§ REQUIRED ACTION
Output only the stretch of the listing that starts at the line containing "first_place: [143, 280, 223, 392]" and ends at the line containing "first_place: [780, 420, 925, 535]", reproduced exactly with both ends.
Start of Block
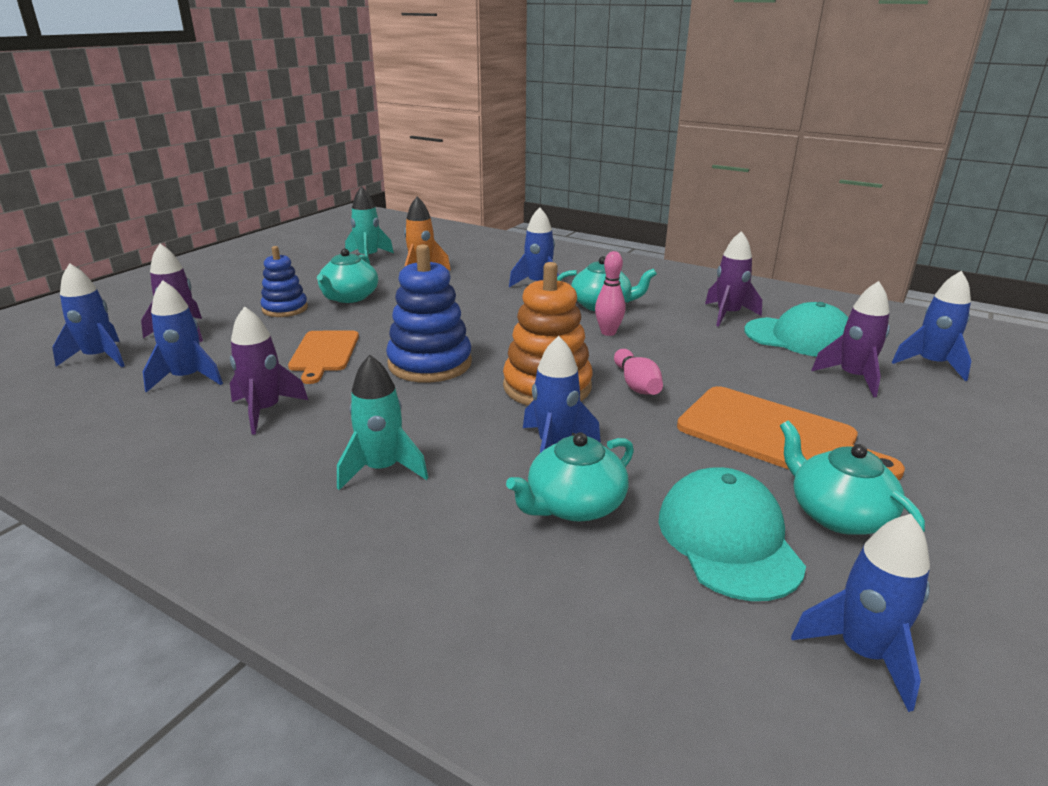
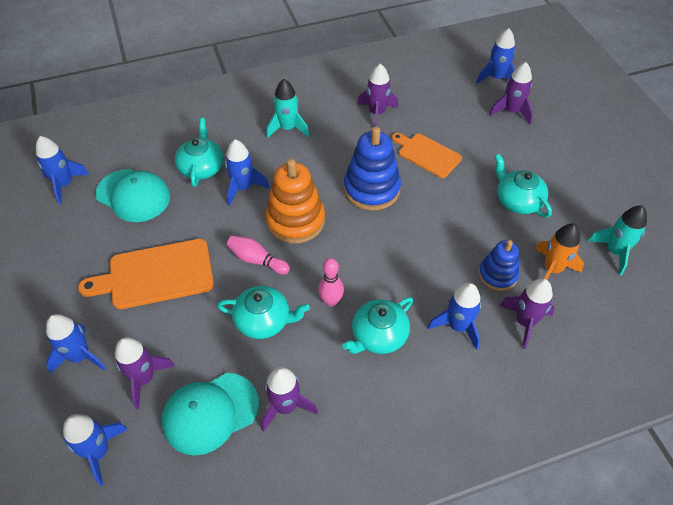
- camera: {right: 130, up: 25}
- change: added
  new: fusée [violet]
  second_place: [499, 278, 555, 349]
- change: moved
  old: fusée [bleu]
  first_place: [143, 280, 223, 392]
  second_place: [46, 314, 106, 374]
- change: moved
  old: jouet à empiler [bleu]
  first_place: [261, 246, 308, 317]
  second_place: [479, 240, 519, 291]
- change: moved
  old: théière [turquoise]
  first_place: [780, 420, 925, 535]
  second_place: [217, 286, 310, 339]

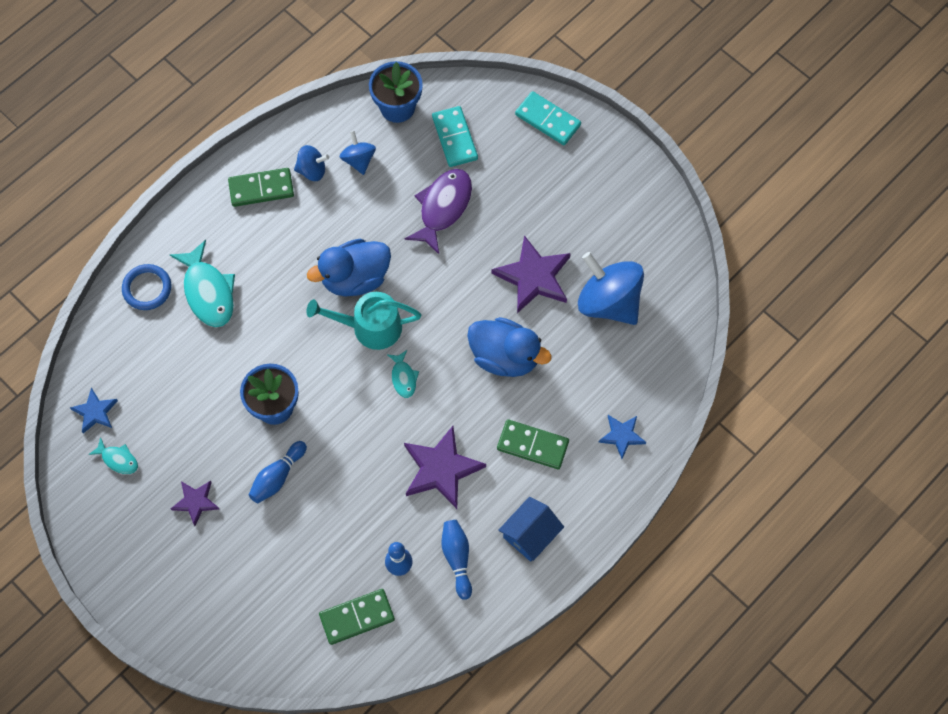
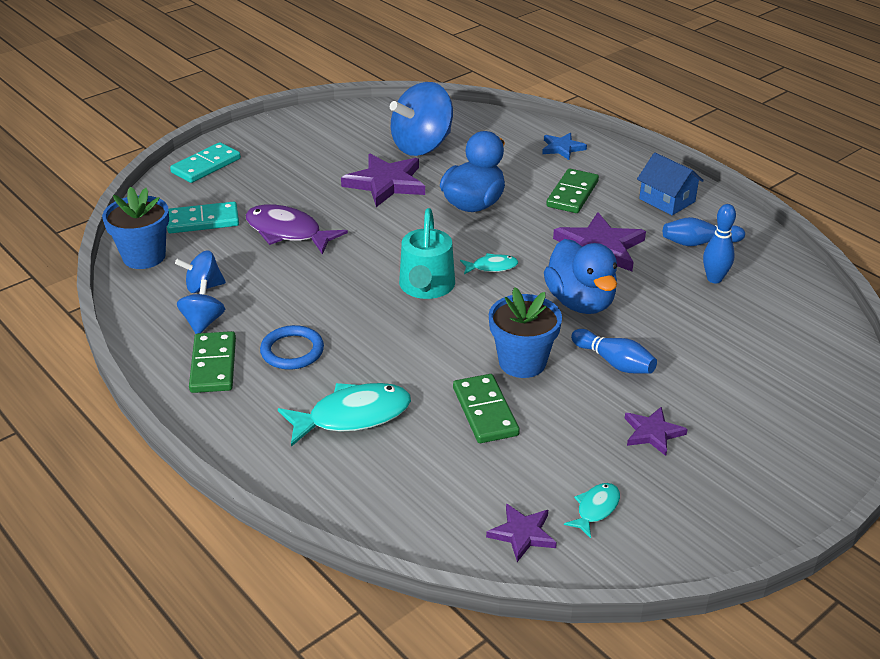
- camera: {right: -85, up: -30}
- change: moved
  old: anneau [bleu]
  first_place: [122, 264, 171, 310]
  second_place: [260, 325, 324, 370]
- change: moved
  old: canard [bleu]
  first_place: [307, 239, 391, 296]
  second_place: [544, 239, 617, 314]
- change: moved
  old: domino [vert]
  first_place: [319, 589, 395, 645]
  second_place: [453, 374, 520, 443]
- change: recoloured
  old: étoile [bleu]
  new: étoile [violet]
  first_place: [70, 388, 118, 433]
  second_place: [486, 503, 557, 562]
End of Block
Start of Block
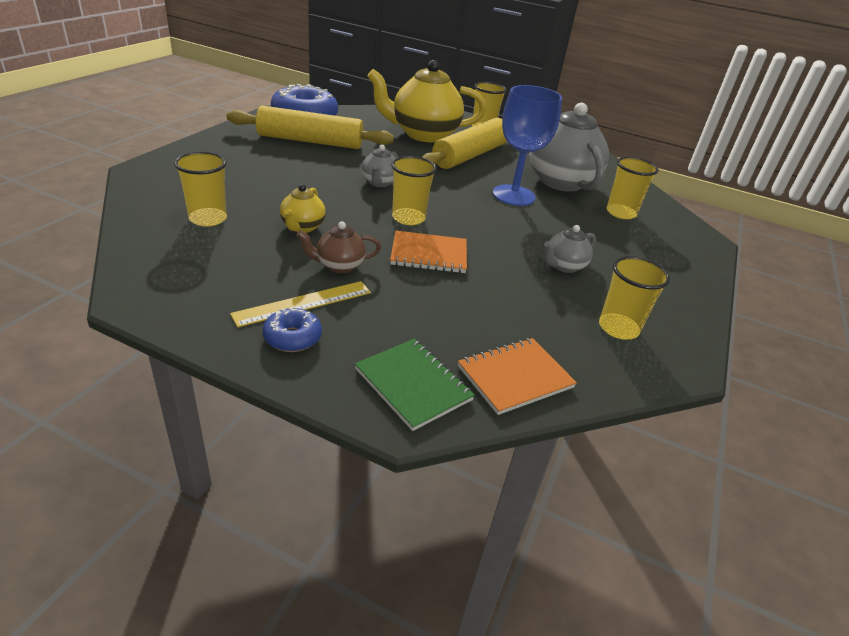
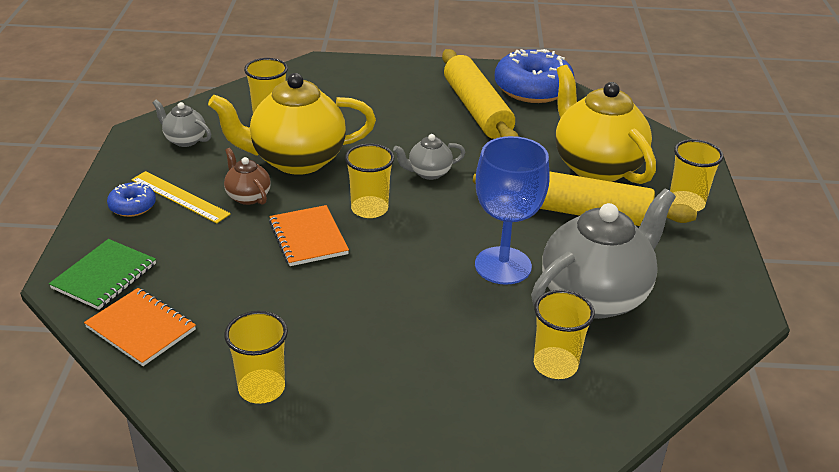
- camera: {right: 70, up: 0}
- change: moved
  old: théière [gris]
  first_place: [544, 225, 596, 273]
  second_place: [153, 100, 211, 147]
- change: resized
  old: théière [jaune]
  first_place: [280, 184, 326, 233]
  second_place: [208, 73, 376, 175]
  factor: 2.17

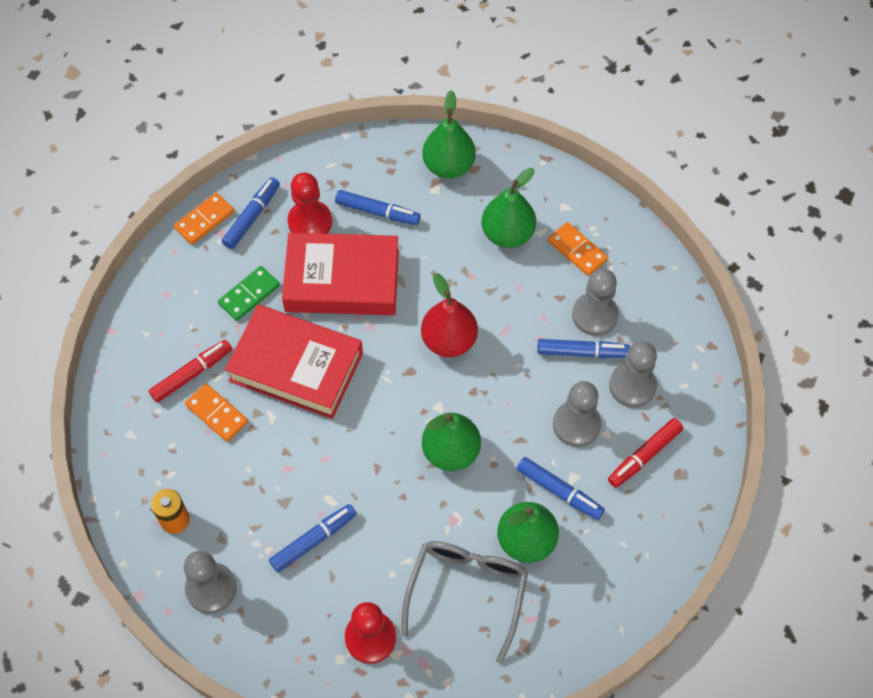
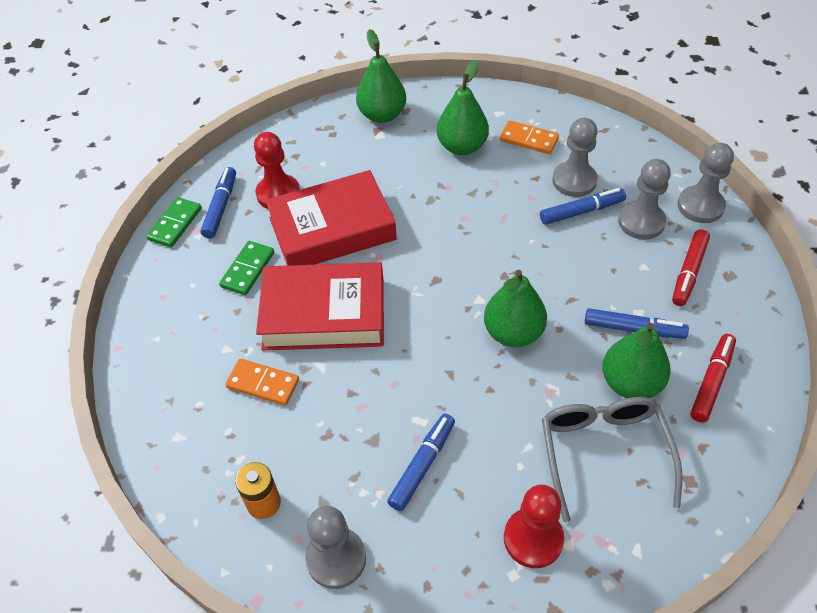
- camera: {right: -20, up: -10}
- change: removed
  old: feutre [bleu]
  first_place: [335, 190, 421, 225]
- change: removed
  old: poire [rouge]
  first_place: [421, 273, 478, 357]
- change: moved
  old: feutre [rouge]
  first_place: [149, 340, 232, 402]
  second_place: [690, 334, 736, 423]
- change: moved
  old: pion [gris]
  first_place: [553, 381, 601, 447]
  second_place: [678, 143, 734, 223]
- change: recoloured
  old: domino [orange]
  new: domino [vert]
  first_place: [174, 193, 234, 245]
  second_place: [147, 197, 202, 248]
End of Block
Start of Block
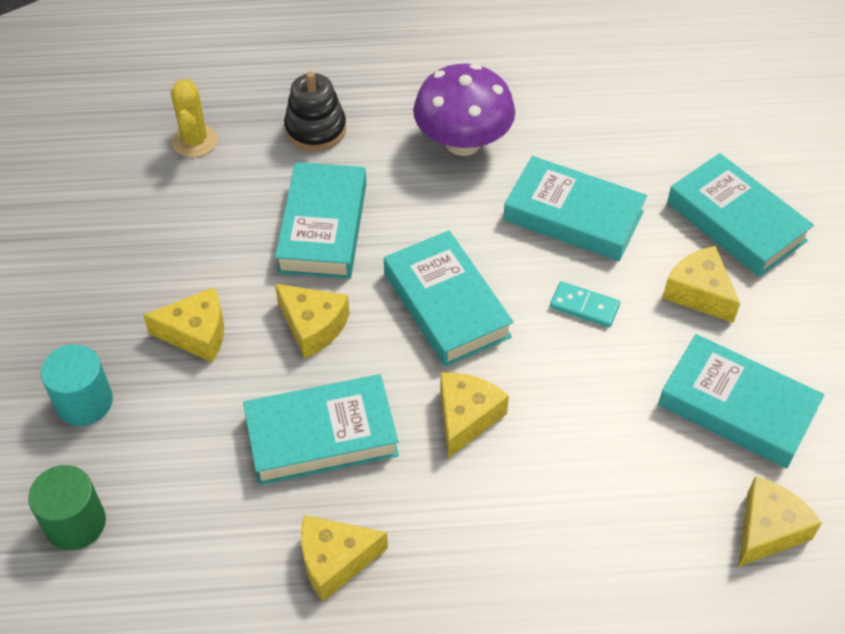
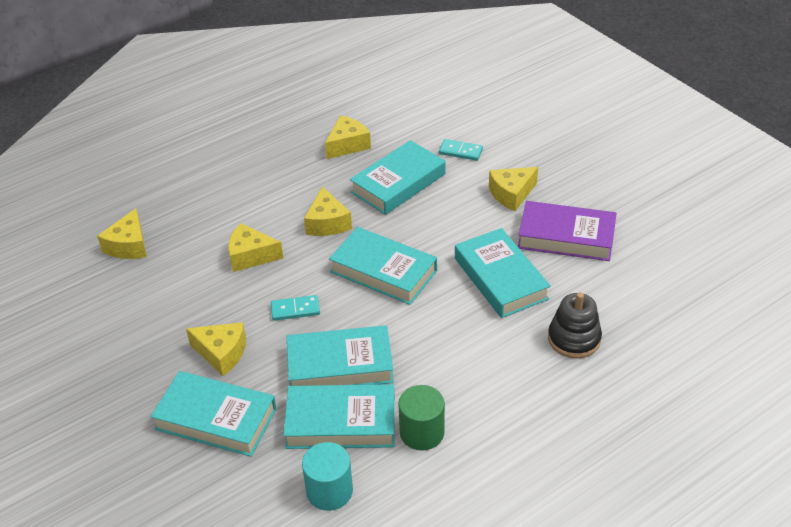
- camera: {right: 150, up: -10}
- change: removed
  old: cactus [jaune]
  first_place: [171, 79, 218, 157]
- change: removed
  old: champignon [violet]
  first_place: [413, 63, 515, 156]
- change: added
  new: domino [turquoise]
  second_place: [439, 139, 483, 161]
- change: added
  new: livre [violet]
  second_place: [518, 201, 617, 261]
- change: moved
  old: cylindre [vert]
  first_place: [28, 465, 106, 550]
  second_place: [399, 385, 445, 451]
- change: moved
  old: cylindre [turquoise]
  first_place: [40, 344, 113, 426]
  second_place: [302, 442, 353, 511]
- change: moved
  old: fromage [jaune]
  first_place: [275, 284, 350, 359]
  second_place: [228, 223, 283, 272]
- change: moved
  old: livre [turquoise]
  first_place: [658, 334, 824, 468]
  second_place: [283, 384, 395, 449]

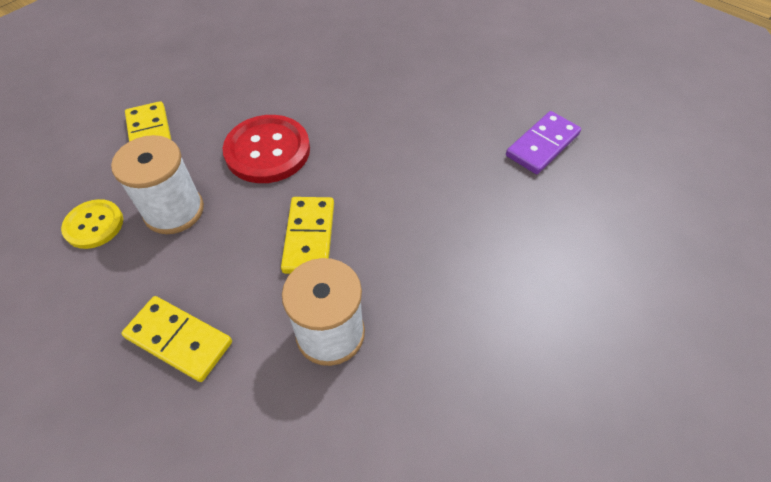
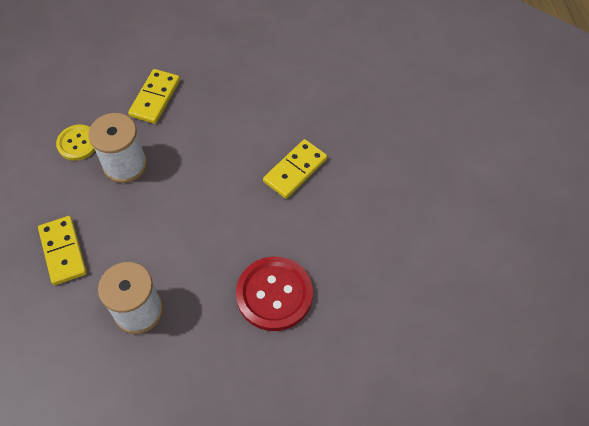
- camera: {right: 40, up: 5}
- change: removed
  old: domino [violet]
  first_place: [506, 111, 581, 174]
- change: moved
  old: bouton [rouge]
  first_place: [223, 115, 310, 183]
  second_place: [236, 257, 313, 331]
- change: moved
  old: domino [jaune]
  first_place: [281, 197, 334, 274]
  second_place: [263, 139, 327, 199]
End of Block
§ WRITTEN ANSWER
  first_place: [143, 280, 223, 392]
  second_place: [46, 314, 106, 374]
- change: moved
  old: jouet à empiler [bleu]
  first_place: [261, 246, 308, 317]
  second_place: [479, 240, 519, 291]
- change: moved
  old: théière [turquoise]
  first_place: [780, 420, 925, 535]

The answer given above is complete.